● **RECORDS SUPPLIED**
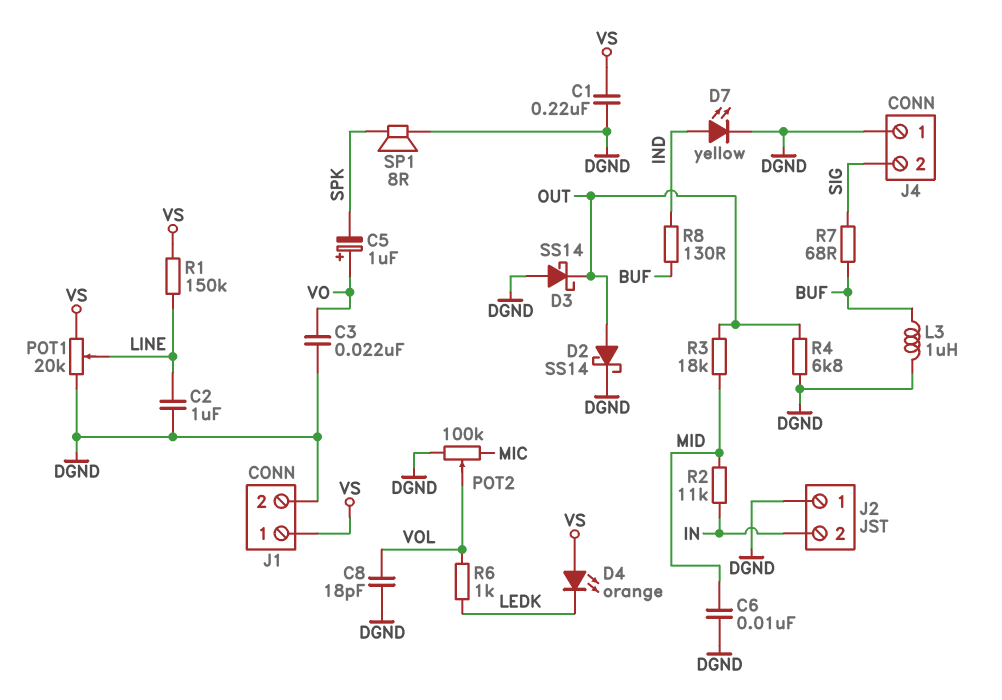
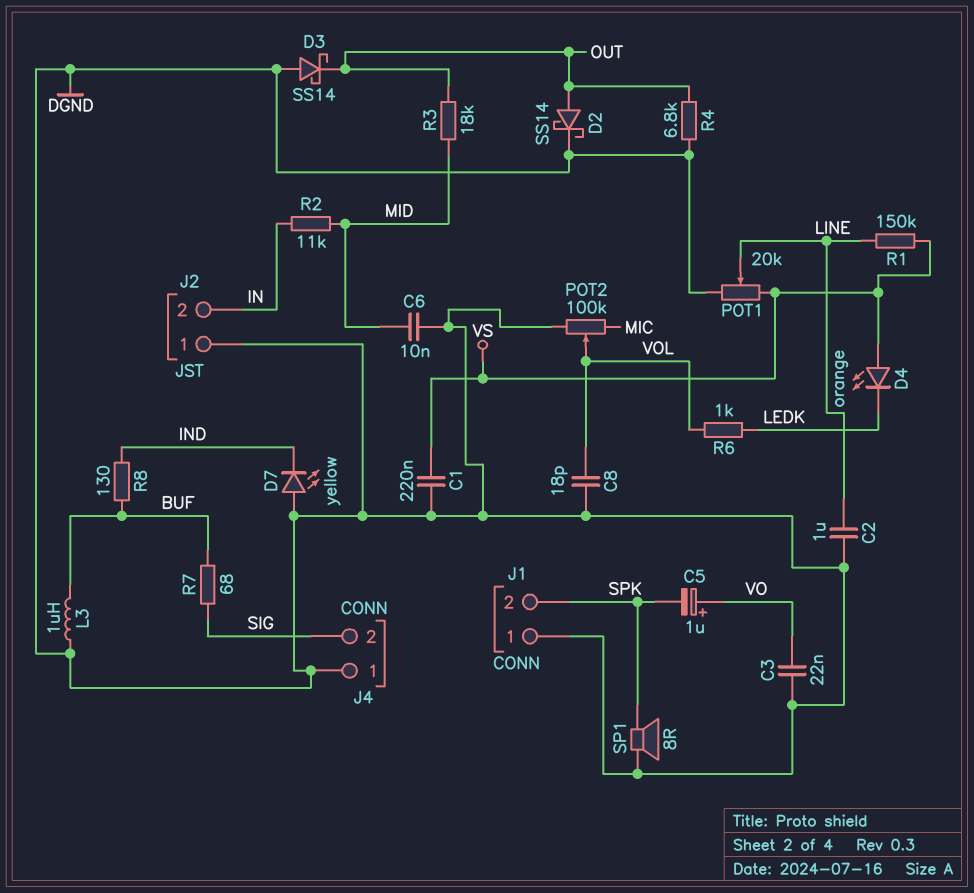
D7: LED yellow (A IND, K DGND) -> LED yellow (A DGND, K IND)
J1 pin 1: VS -> DGND
J1 pin 2: DGND -> SPK

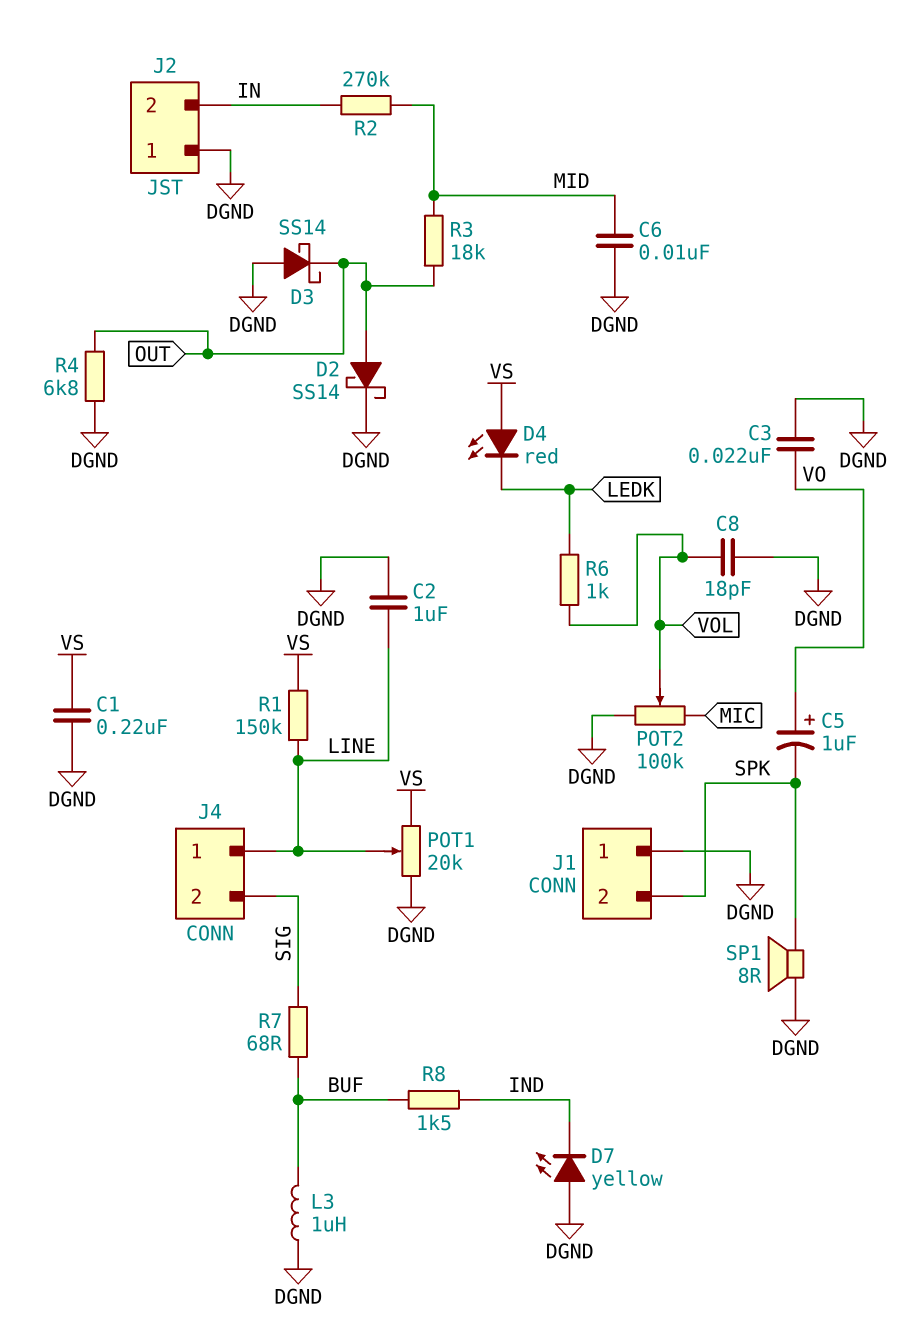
D4: LED orange (A VS, K LEDK) -> LED red (A VS, K LEDK)
J4 pin 1: DGND -> LINE
R2: 11k (IN, MID) -> 270k (IN, MID)
R8: 130 (BUF, IND) -> 1.5k (BUF, IND)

● **THE TASK**
Among the lines above, count those containing the string "DGND"; please give the count alone.

● **RESPONSE BELOW**
4